▸ EXERCISE AIM: Include only the line with "J1 pin 1: VLOAD -> AGND" and the lines after it, each reproduced exactly as it stands in the entries below.

Records contained in a dataset:
——————
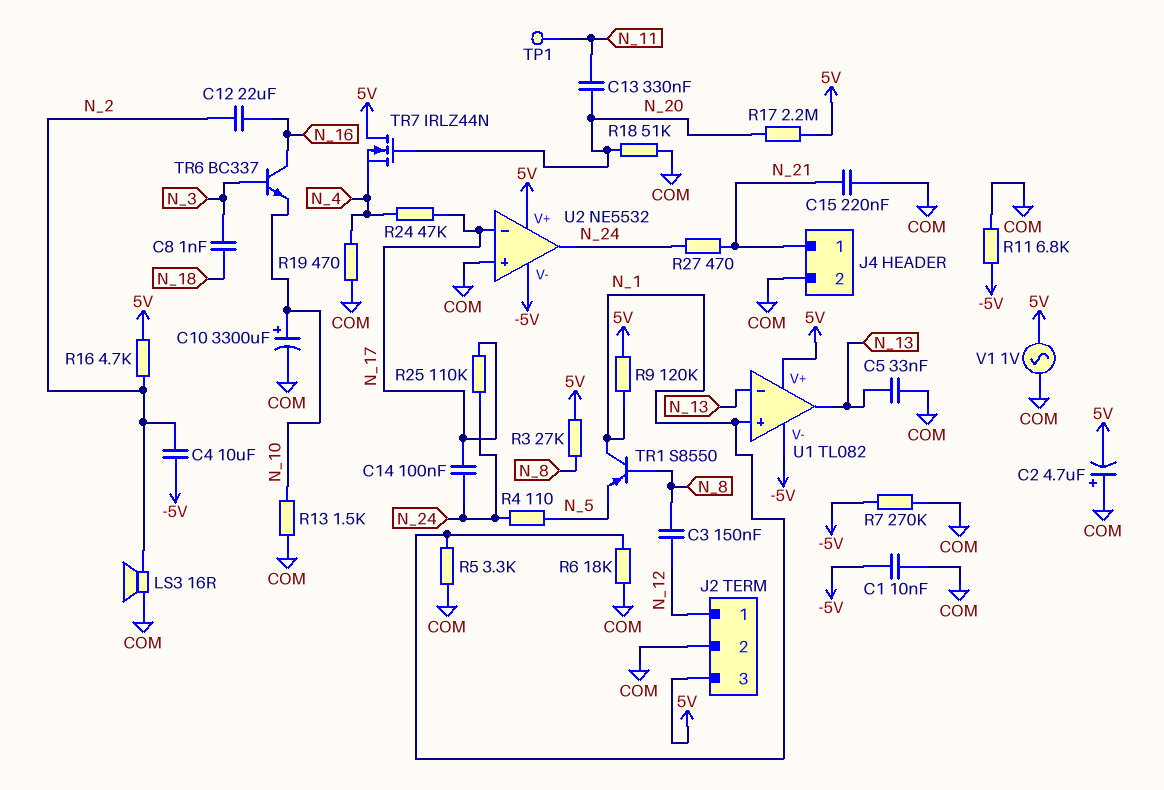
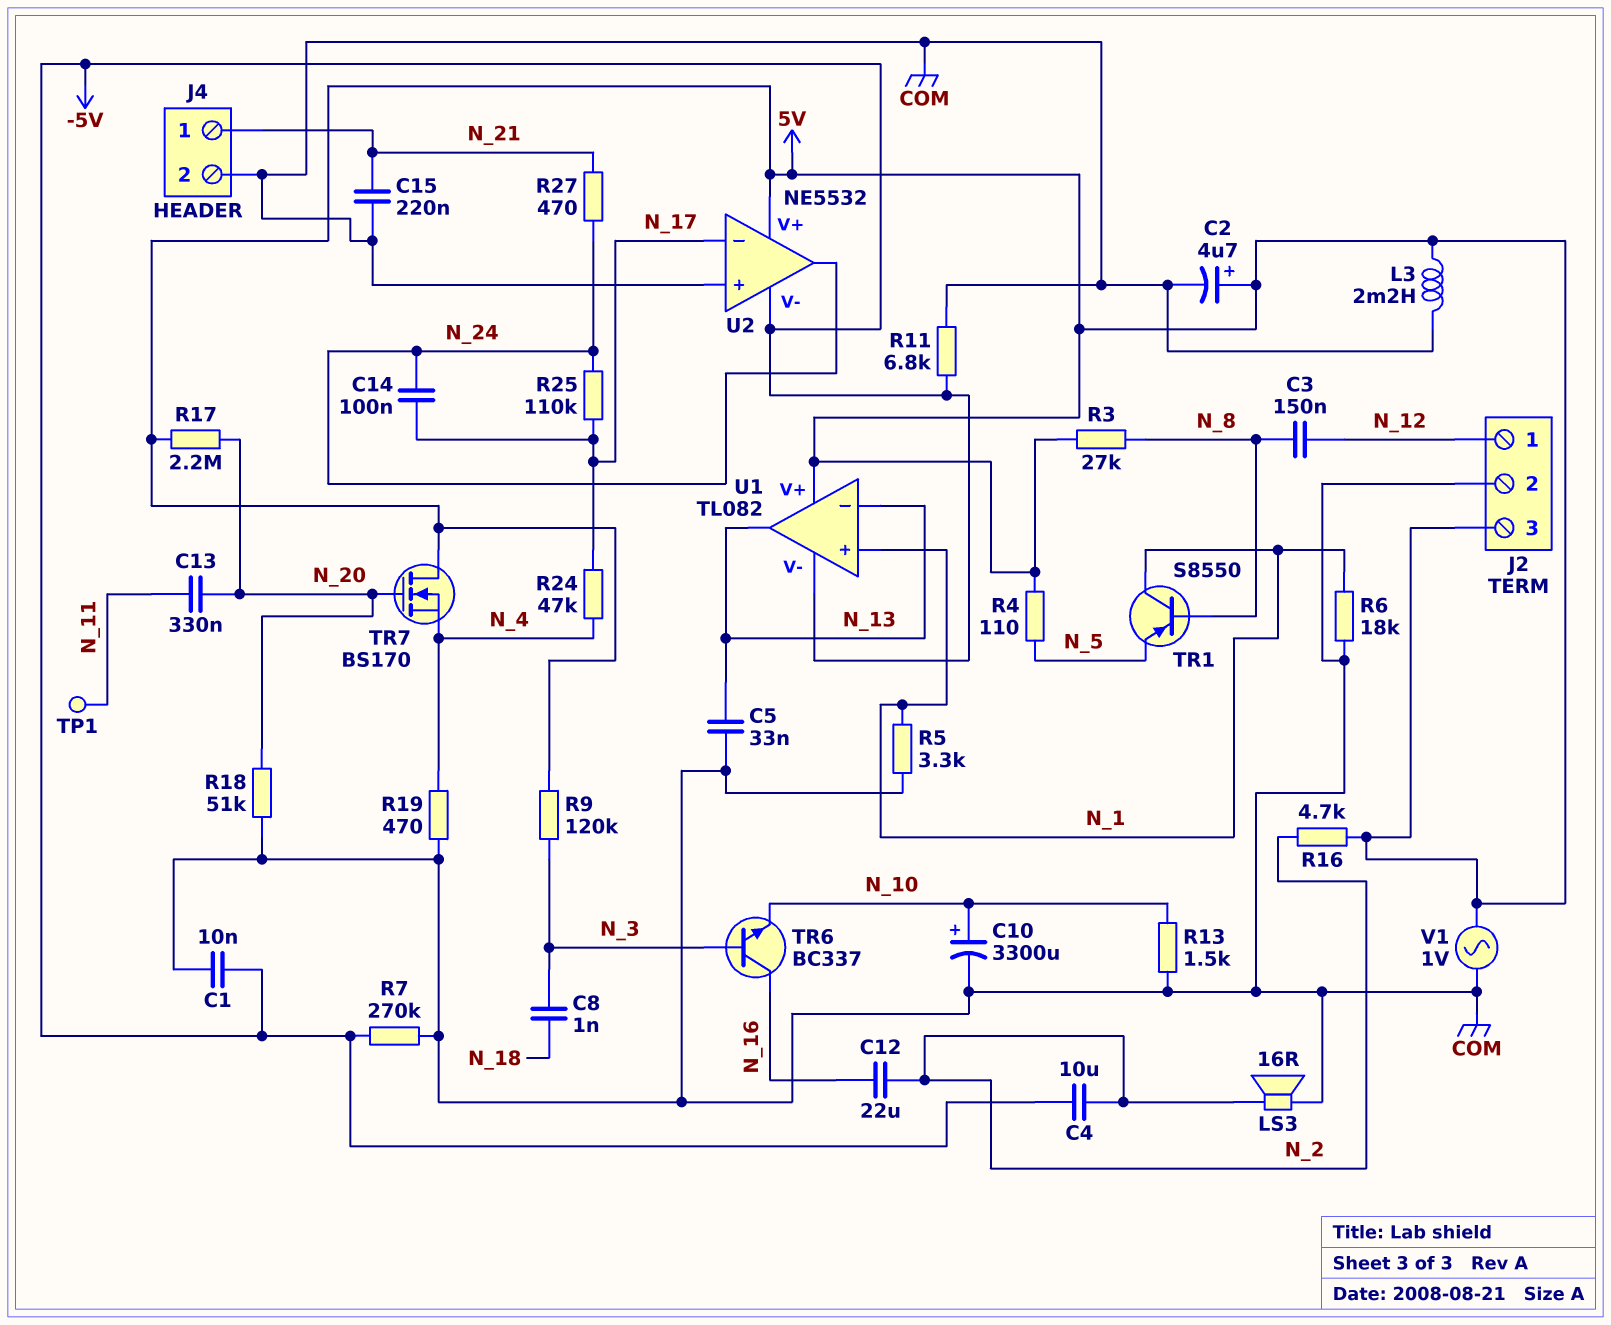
C2: 4.7uF (plus COM, minus 5V) -> 4.7uF (plus 5V, minus COM)
L3: none -> 2.2mH (5V, COM)
R4: 110 (N_5, N_24) -> 110 (5V, N_5)
R9: 120k (5V, N_1) -> 120k (5V, N_3)
TR7: NMOS IRLZ44N (G N_20, D 5V, S N_4) -> NMOS BS170 (G N_20, D 5V, S N_4)

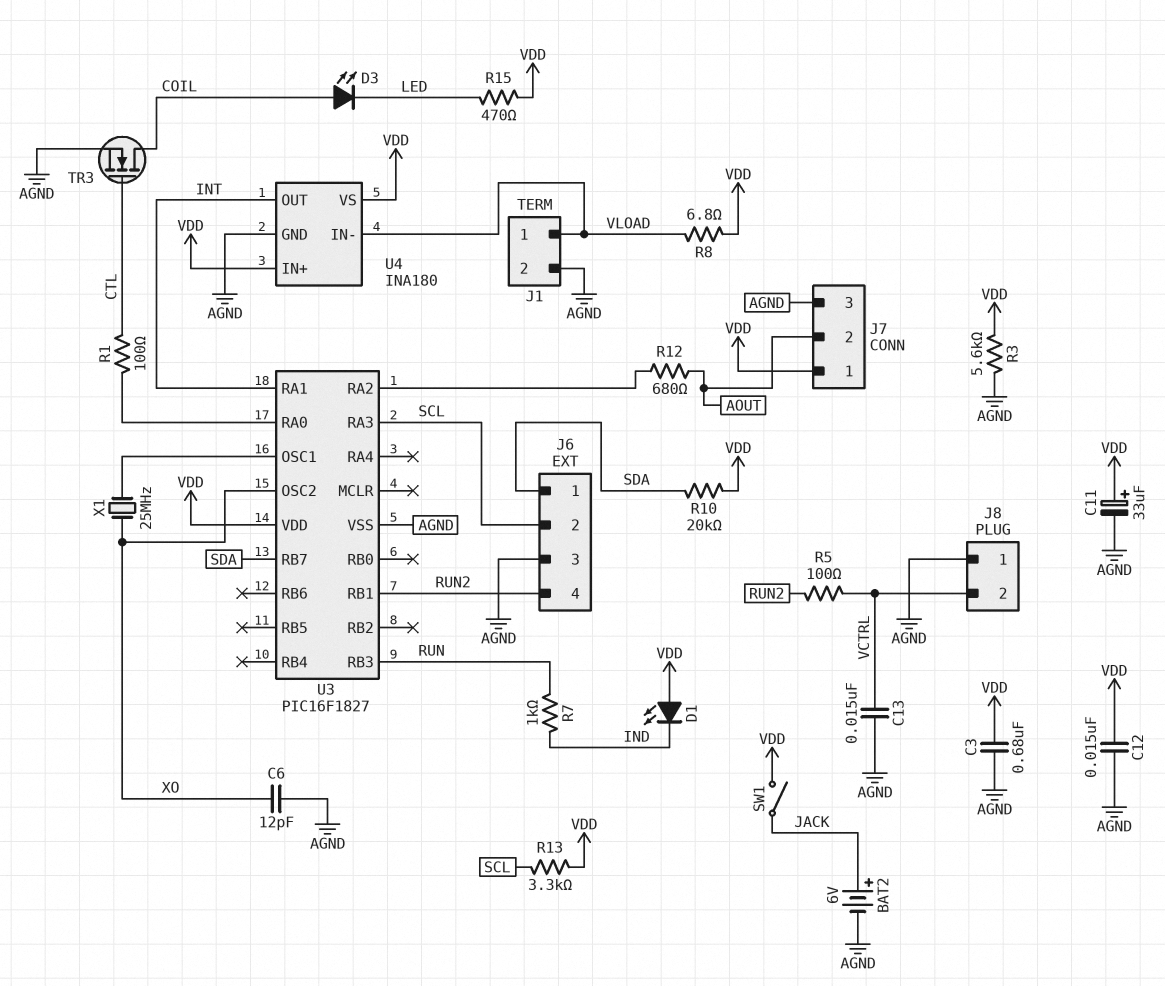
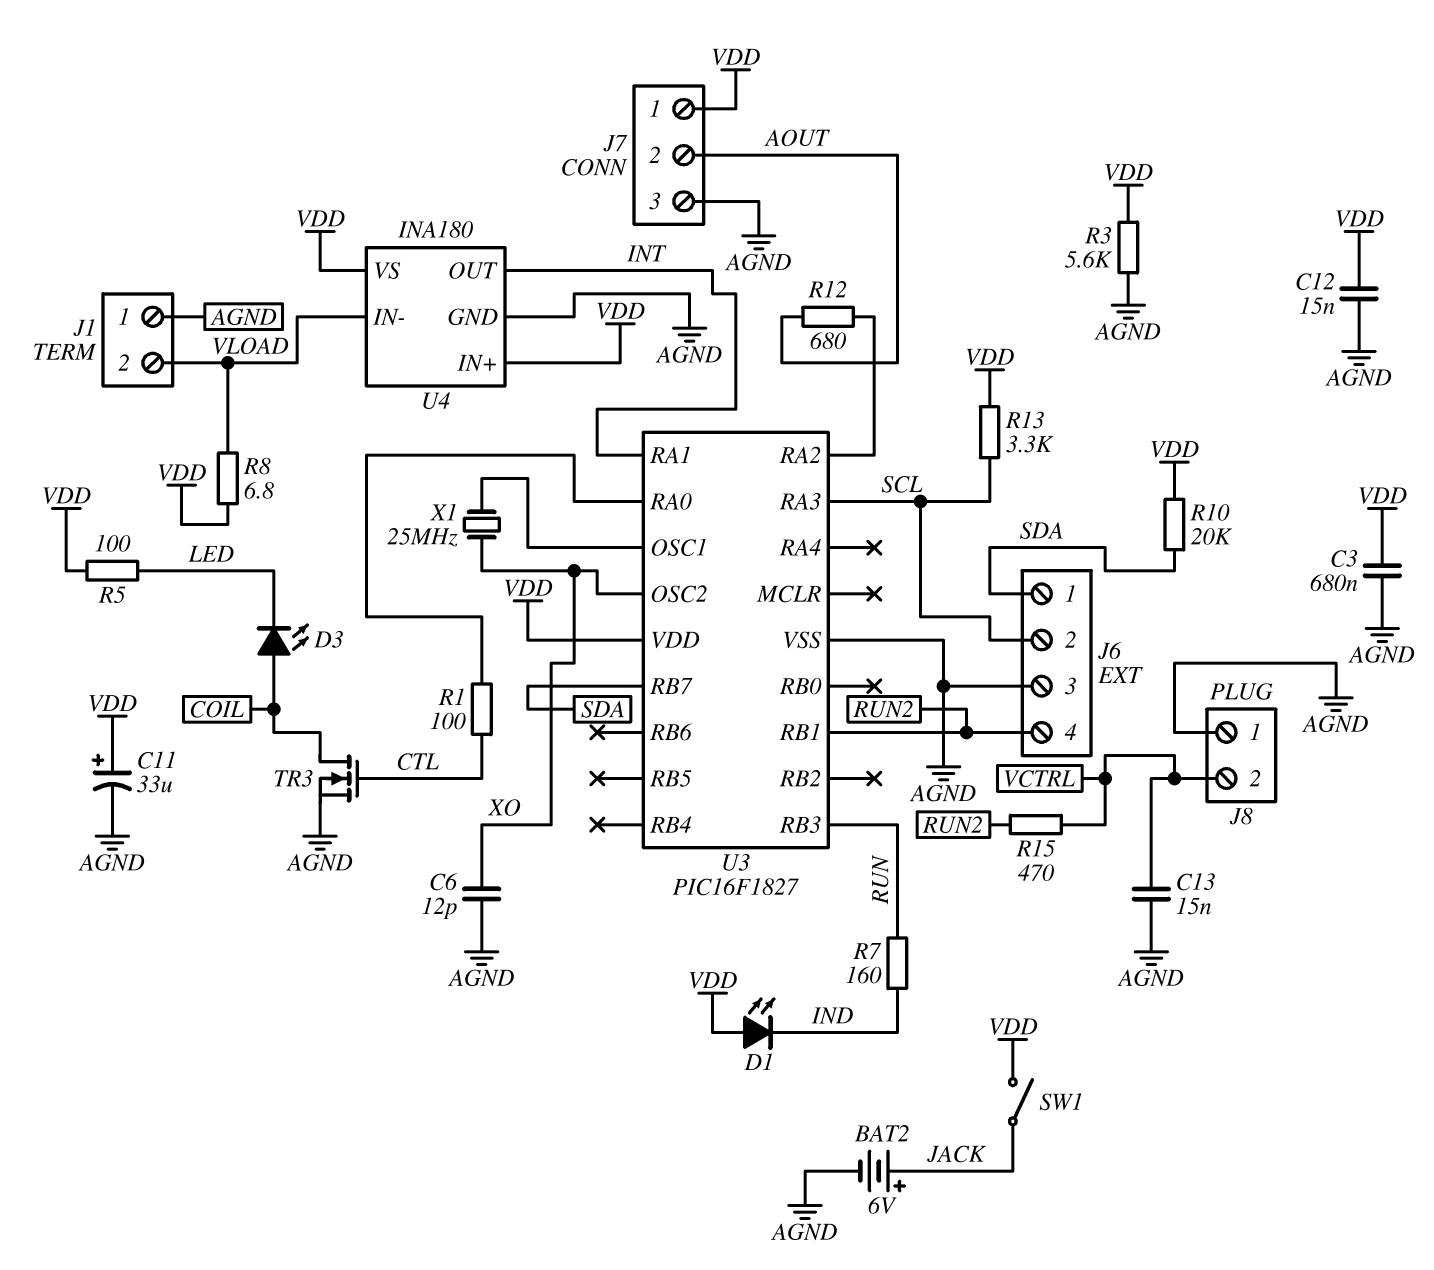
J1 pin 1: VLOAD -> AGND
J1 pin 2: AGND -> VLOAD
R5: 100 (RUN2, VCTRL) -> 100 (LED, VDD)
R7: 1k (IND, RUN) -> 160 (IND, RUN)
R15: 470 (LED, VDD) -> 470 (RUN2, VCTRL)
——————
▸ WRITTEN SOLUTION:
J1 pin 1: VLOAD -> AGND
J1 pin 2: AGND -> VLOAD
R5: 100 (RUN2, VCTRL) -> 100 (LED, VDD)
R7: 1k (IND, RUN) -> 160 (IND, RUN)
R15: 470 (LED, VDD) -> 470 (RUN2, VCTRL)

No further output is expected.